◆ What you need to do ◆
Search the data for the word "this" and copy every line where it occurs.

◆ Records for the exercise ◆
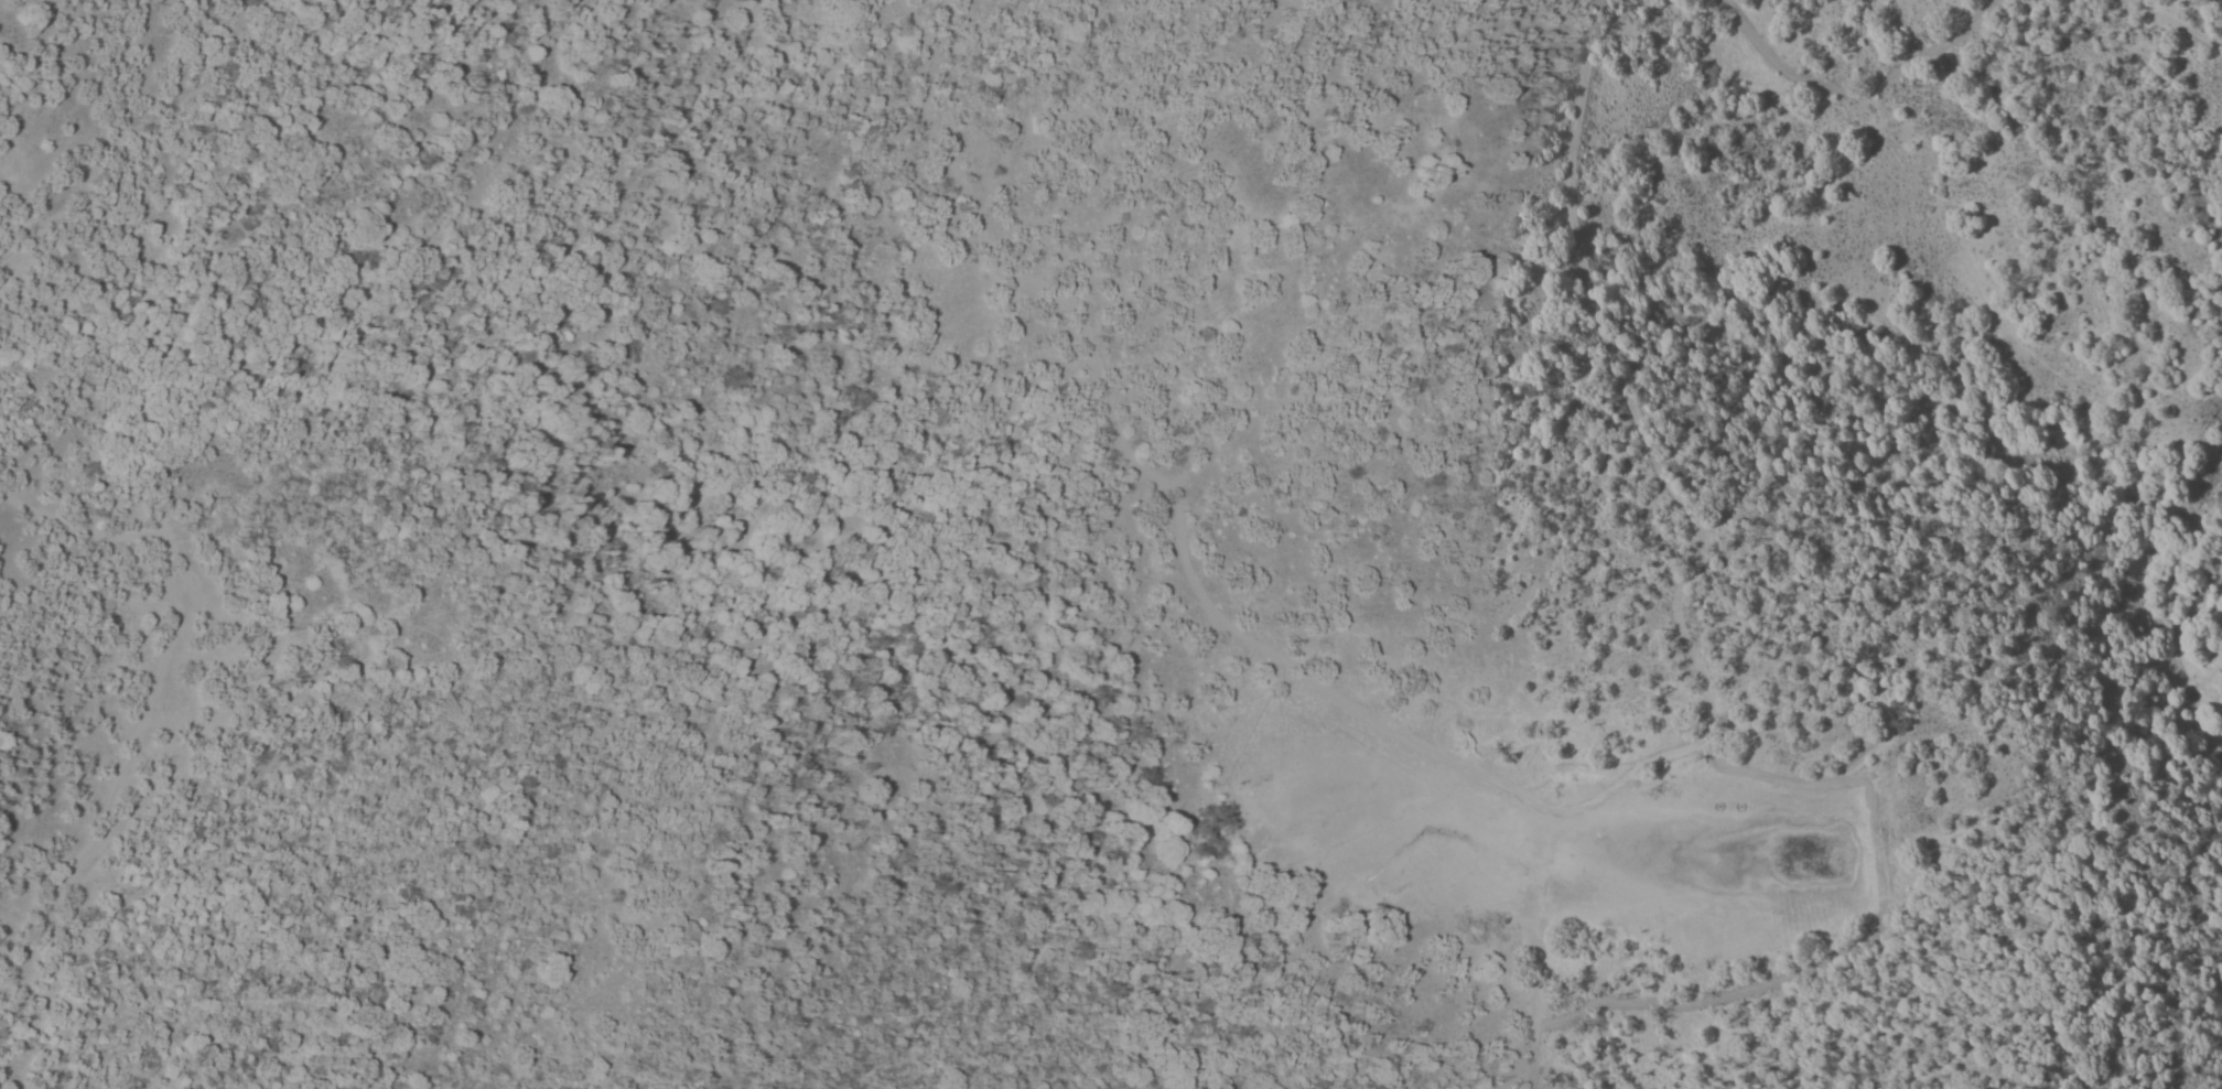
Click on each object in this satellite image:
road: (2180, 26)
road: (1853, 95)
road: (1016, 279)
road: (1669, 500)
road: (1291, 663)
road: (150, 692)
road: (1534, 1004)

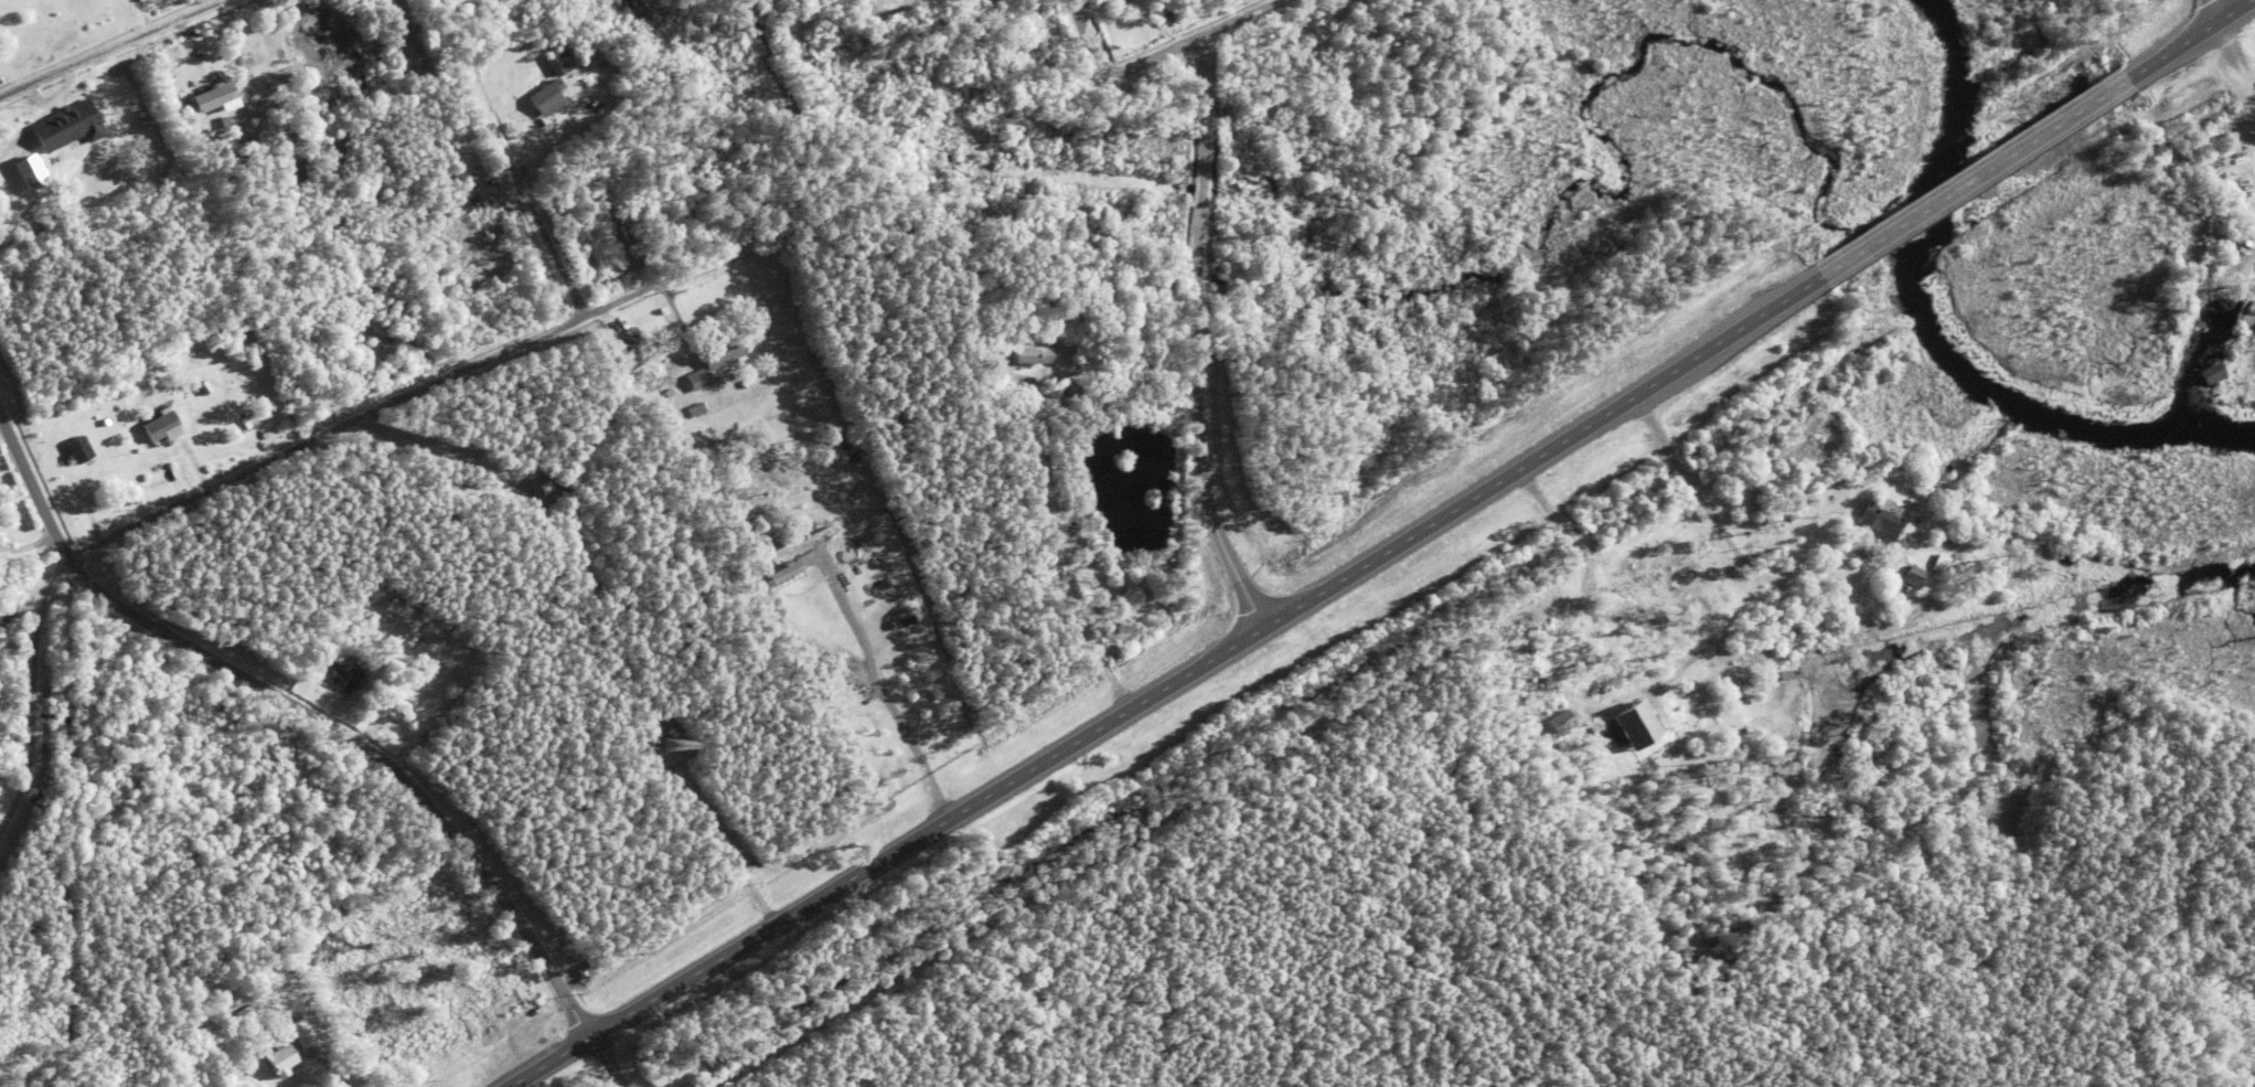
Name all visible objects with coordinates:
building: (1095, 1)
road: (904, 2)
building: (964, 10)
road: (2207, 12)
building: (1017, 19)
road: (1246, 20)
road: (2188, 41)
building: (1025, 48)
road: (120, 49)
building: (558, 59)
road: (1113, 80)
building: (341, 89)
building: (211, 96)
building: (547, 96)
building: (114, 101)
building: (146, 120)
building: (68, 125)
building: (514, 128)
building: (29, 172)
road: (1977, 181)
road: (2129, 238)
road: (499, 247)
building: (392, 316)
building: (370, 329)
building: (349, 334)
river: (1943, 335)
building: (355, 347)
road: (1195, 349)
building: (625, 350)
building: (722, 350)
building: (1045, 351)
building: (698, 379)
building: (204, 387)
building: (668, 392)
building: (696, 409)
building: (200, 416)
building: (1003, 416)
building: (103, 422)
building: (160, 424)
road: (334, 436)
building: (78, 449)
building: (157, 459)
building: (197, 462)
building: (189, 469)
building: (177, 478)
building: (1882, 519)
building: (1939, 563)
building: (780, 572)
building: (1912, 577)
building: (808, 635)
building: (338, 676)
road: (1170, 678)
building: (841, 689)
building: (364, 696)
road: (301, 711)
building: (1560, 722)
building: (1634, 723)
building: (670, 732)
building: (249, 1017)
building: (302, 1033)
building: (279, 1060)
road: (609, 1063)

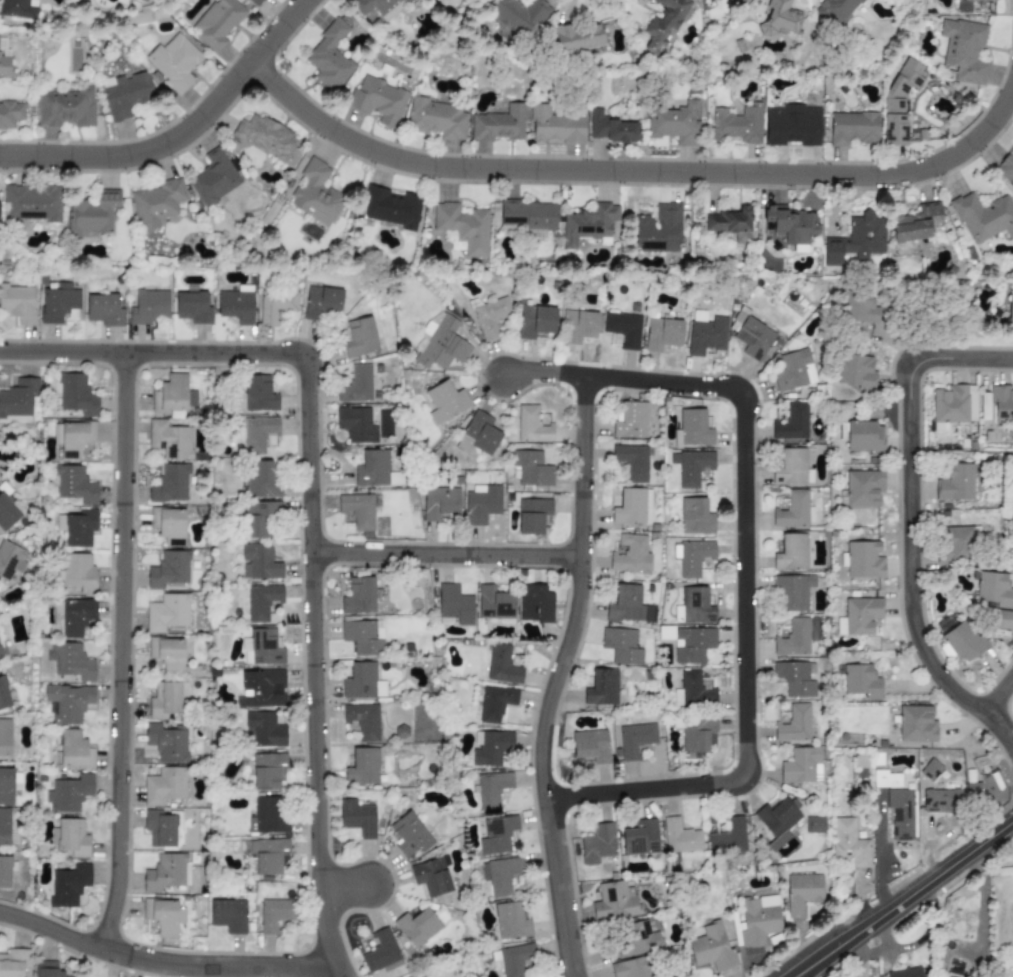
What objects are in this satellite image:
building: (431, 0)
building: (978, 0)
building: (255, 2)
building: (18, 9)
building: (836, 10)
building: (517, 12)
building: (778, 18)
building: (217, 23)
building: (662, 26)
building: (576, 37)
building: (963, 50)
building: (4, 56)
building: (329, 57)
building: (174, 61)
building: (125, 94)
building: (378, 100)
building: (898, 102)
building: (66, 108)
building: (10, 114)
building: (436, 119)
building: (675, 123)
building: (737, 124)
building: (499, 125)
building: (791, 125)
building: (554, 126)
building: (852, 128)
building: (611, 129)
road: (180, 135)
building: (265, 136)
building: (1006, 169)
road: (632, 171)
building: (213, 178)
building: (315, 193)
building: (32, 203)
building: (157, 203)
building: (391, 208)
building: (528, 215)
building: (984, 217)
building: (916, 222)
building: (731, 223)
building: (791, 223)
building: (589, 224)
building: (463, 228)
building: (659, 230)
building: (310, 232)
building: (856, 241)
building: (18, 303)
building: (59, 303)
building: (321, 303)
building: (235, 306)
building: (275, 306)
building: (193, 307)
building: (858, 309)
building: (104, 310)
building: (1010, 310)
building: (490, 317)
building: (535, 321)
building: (578, 326)
building: (622, 330)
building: (662, 334)
building: (706, 334)
building: (753, 336)
building: (360, 338)
building: (441, 343)
road: (153, 354)
building: (794, 371)
building: (856, 372)
road: (544, 373)
building: (356, 385)
building: (259, 394)
building: (77, 395)
building: (174, 395)
building: (19, 398)
building: (445, 402)
building: (953, 406)
building: (17, 419)
building: (356, 423)
building: (792, 423)
building: (532, 426)
building: (692, 429)
building: (259, 434)
building: (480, 434)
building: (864, 437)
building: (75, 440)
building: (179, 441)
building: (632, 462)
building: (690, 467)
building: (790, 467)
building: (373, 469)
building: (530, 469)
building: (395, 479)
building: (263, 480)
building: (172, 483)
building: (955, 483)
building: (74, 484)
building: (863, 488)
building: (355, 502)
building: (440, 502)
building: (483, 504)
building: (632, 507)
building: (1012, 508)
building: (794, 511)
building: (7, 513)
building: (532, 515)
building: (260, 517)
building: (695, 517)
road: (912, 517)
building: (169, 525)
building: (77, 527)
building: (955, 545)
building: (791, 553)
building: (630, 554)
road: (447, 556)
building: (691, 557)
building: (8, 560)
building: (864, 560)
building: (258, 562)
building: (168, 570)
building: (78, 572)
building: (993, 589)
building: (791, 592)
building: (359, 596)
building: (262, 601)
building: (494, 604)
building: (535, 604)
building: (625, 604)
road: (745, 604)
building: (453, 606)
building: (694, 607)
building: (167, 613)
building: (859, 616)
building: (76, 617)
building: (1003, 620)
building: (363, 636)
building: (793, 638)
building: (963, 642)
building: (693, 644)
building: (265, 646)
building: (621, 646)
building: (2, 650)
road: (122, 652)
building: (169, 656)
building: (70, 661)
building: (502, 665)
road: (315, 668)
road: (558, 676)
building: (795, 678)
building: (861, 681)
building: (362, 682)
building: (602, 688)
building: (261, 689)
building: (692, 689)
building: (3, 694)
road: (1000, 697)
building: (164, 700)
building: (68, 703)
building: (495, 703)
building: (363, 720)
building: (794, 724)
building: (916, 724)
building: (264, 729)
building: (698, 734)
building: (5, 737)
building: (635, 740)
building: (167, 742)
building: (589, 744)
building: (490, 748)
building: (74, 750)
building: (801, 766)
building: (362, 767)
building: (267, 770)
building: (931, 770)
building: (886, 780)
building: (9, 784)
building: (164, 786)
building: (491, 789)
building: (973, 791)
building: (68, 794)
building: (940, 801)
building: (901, 813)
building: (267, 816)
building: (357, 818)
building: (777, 821)
building: (814, 825)
building: (5, 827)
building: (409, 835)
building: (497, 835)
building: (72, 837)
building: (680, 837)
building: (728, 837)
building: (640, 838)
building: (849, 843)
building: (597, 844)
building: (268, 855)
building: (5, 872)
building: (165, 872)
building: (500, 874)
building: (432, 877)
building: (68, 885)
road: (344, 888)
building: (802, 893)
road: (906, 899)
road: (981, 901)
building: (613, 902)
building: (275, 914)
building: (161, 916)
building: (228, 916)
building: (758, 920)
building: (510, 921)
building: (417, 926)
building: (635, 938)
building: (711, 948)
building: (380, 951)
building: (512, 959)
building: (14, 962)
road: (166, 963)
building: (630, 968)
building: (49, 969)
building: (906, 972)
building: (414, 976)
building: (946, 976)

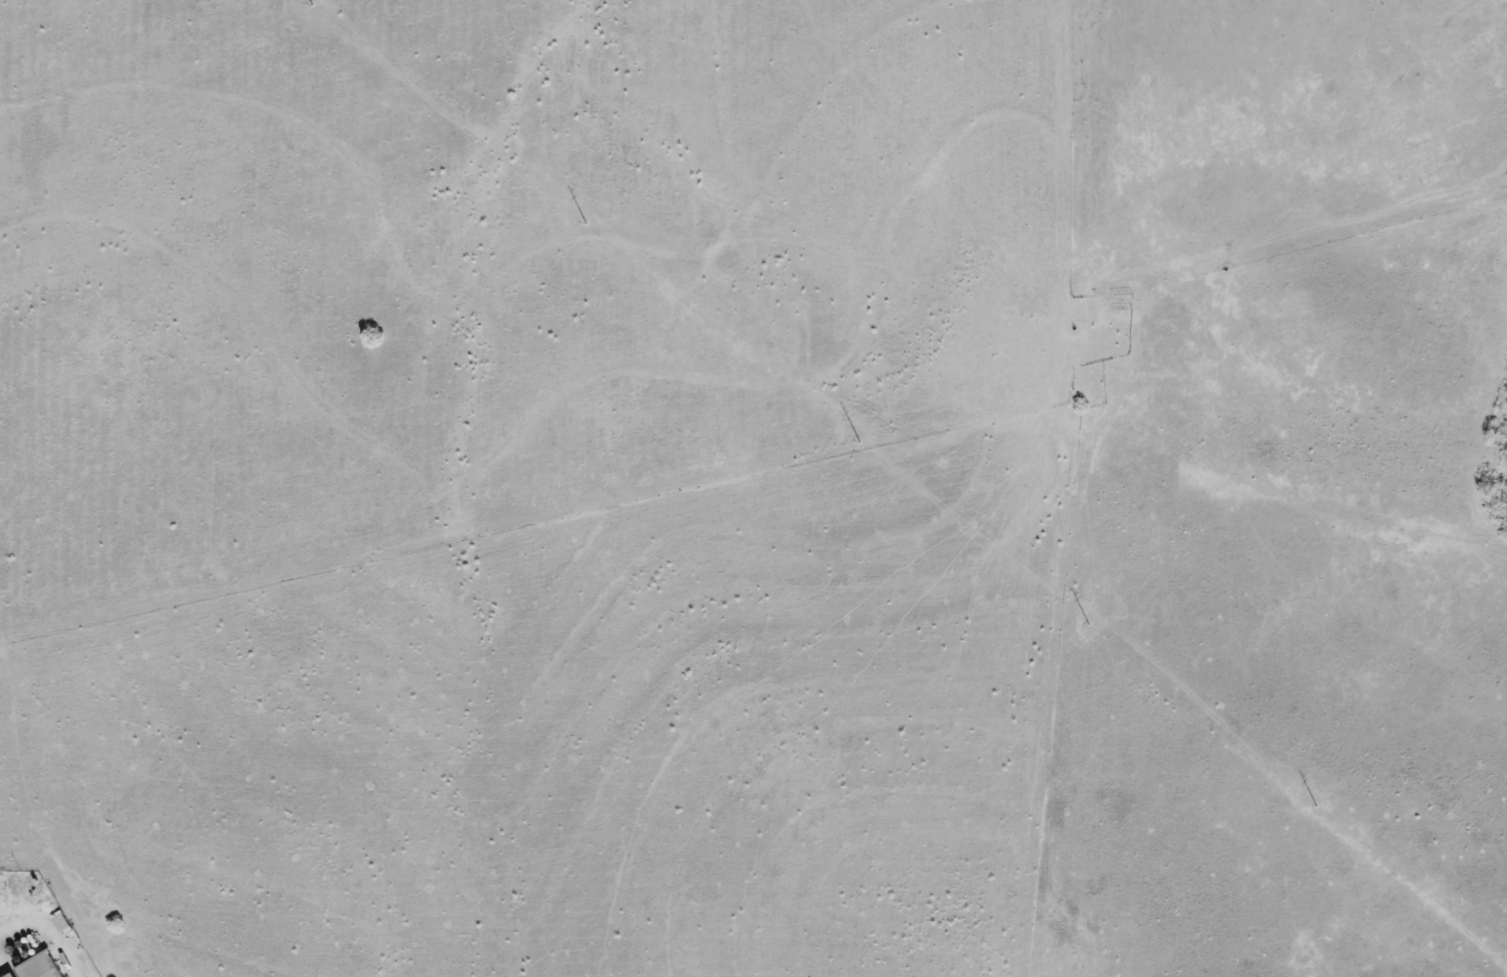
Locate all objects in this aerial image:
power tower: (304, 4)
power tower: (578, 219)
power tower: (852, 437)
power tower: (1083, 620)
power tower: (1313, 804)
building: (34, 968)
building: (5, 976)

◆ Task solution ◆
Click on each object in this satellite image:
What objects are in this satellite image:
Locate all objects in this aerial image:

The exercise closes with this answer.